● **Task item**
Could you restate every entry word for word, minus the pictures?

Building location records
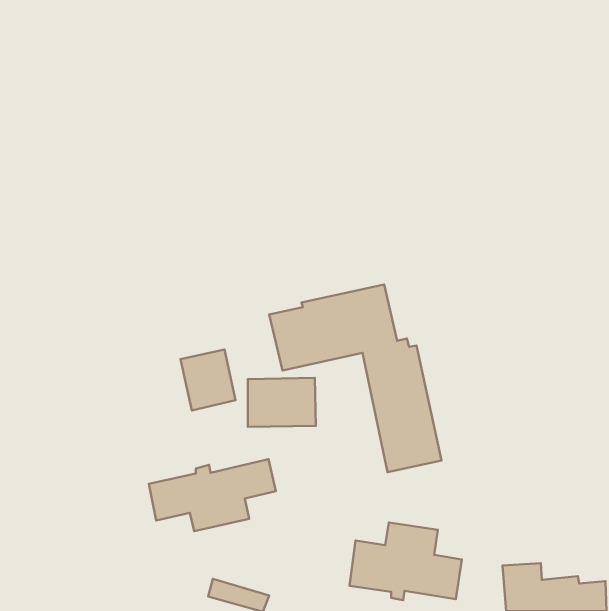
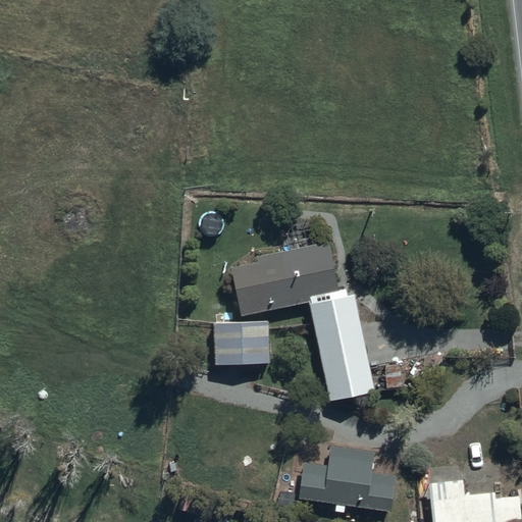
building: [181,350,236,410] -> none
building: [149,459,276,531] -> none

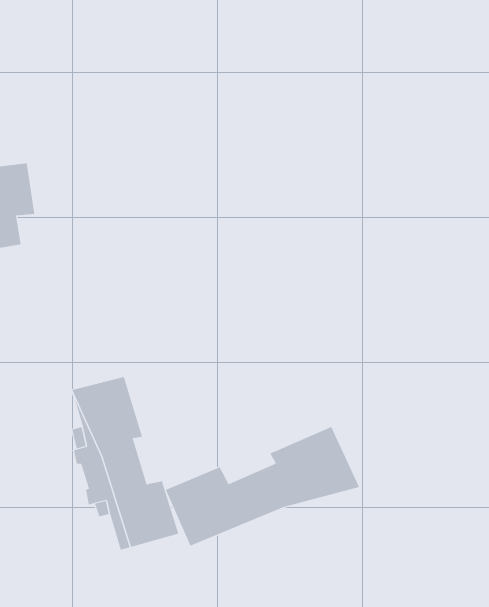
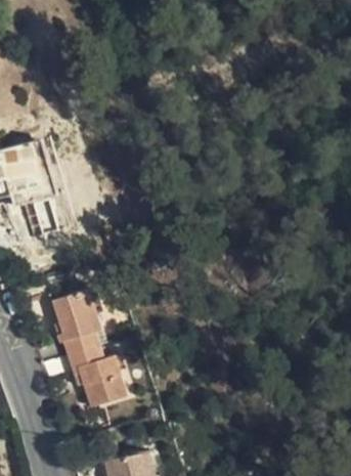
building: [165,426,360,547] -> none

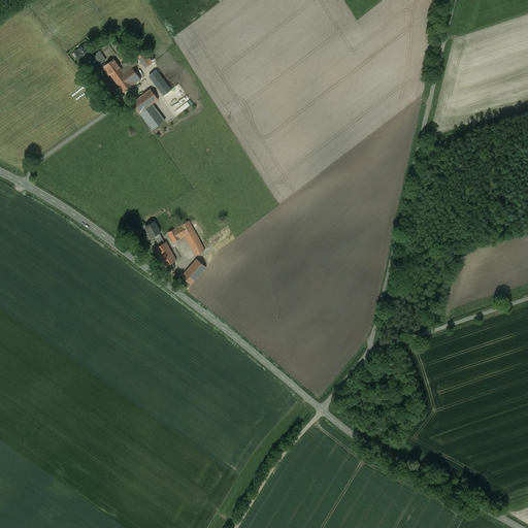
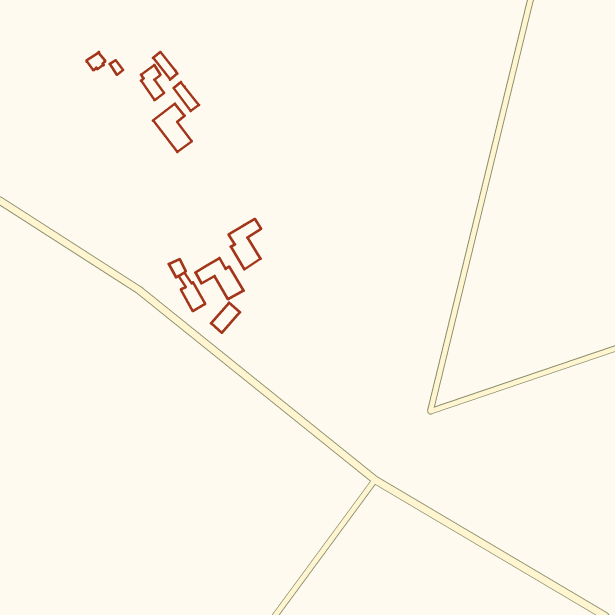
building: [101,60,132,93] -> none
building: none -> [229,219,261,269]

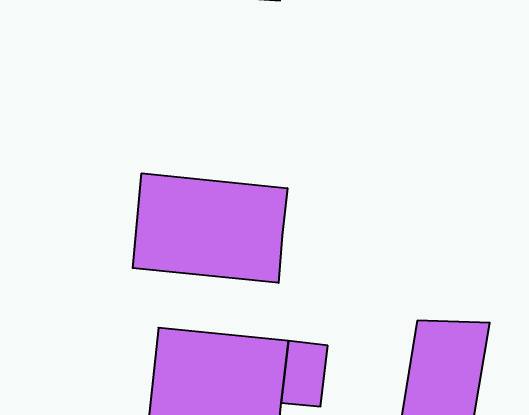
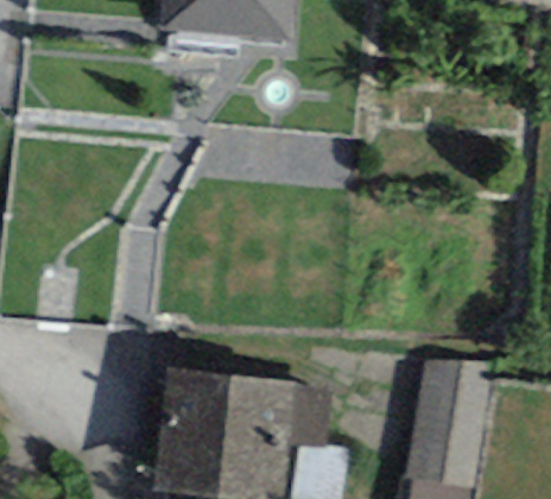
building: [133,173,287,283] -> none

● **Exercise answer**
building: [181,350,236,410] -> none
building: [149,459,276,531] -> none

building: [165,426,360,547] -> none

building: [101,60,132,93] -> none
building: none -> [229,219,261,269]

building: [133,173,287,283] -> none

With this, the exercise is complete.